**Task details**:
Only the lines from the one with "D104: LED yellow" through the end of the data are wanted, copied exactly.

**Raw data**:

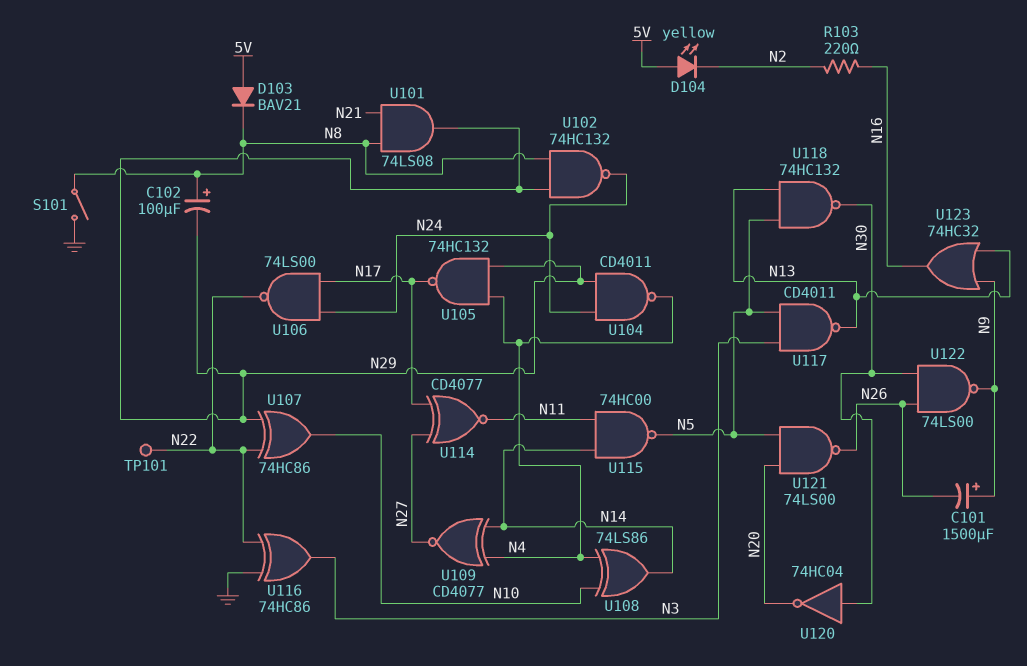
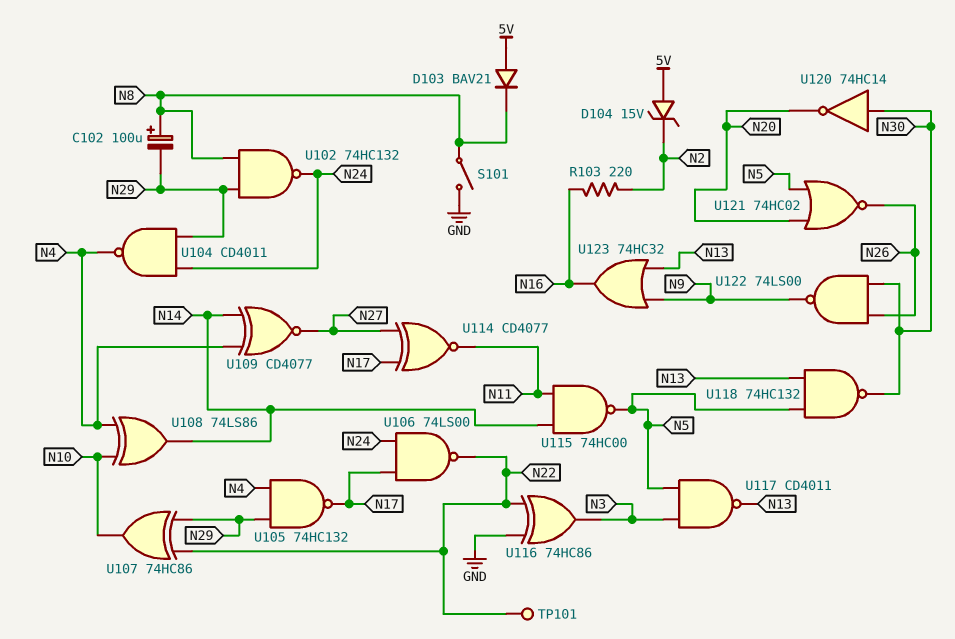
C101: 1500uF (plus N9, minus N26) -> none
D104: LED yellow (A 5V, K N2) -> zener 15V (A 5V, K N2)
U101: AND 74LS08 (in N8, in N21, out N29) -> none
U120: NOT 74HC04 (in N30, out N20) -> NOT 74HC14 (in N30, out N20)
U121: NAND 74LS00 (in N5, in N20, out N26) -> NOR 74HC02 (in N5, in N20, out N26)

**Answer to the exercise**:
D104: LED yellow (A 5V, K N2) -> zener 15V (A 5V, K N2)
U101: AND 74LS08 (in N8, in N21, out N29) -> none
U120: NOT 74HC04 (in N30, out N20) -> NOT 74HC14 (in N30, out N20)
U121: NAND 74LS00 (in N5, in N20, out N26) -> NOR 74HC02 (in N5, in N20, out N26)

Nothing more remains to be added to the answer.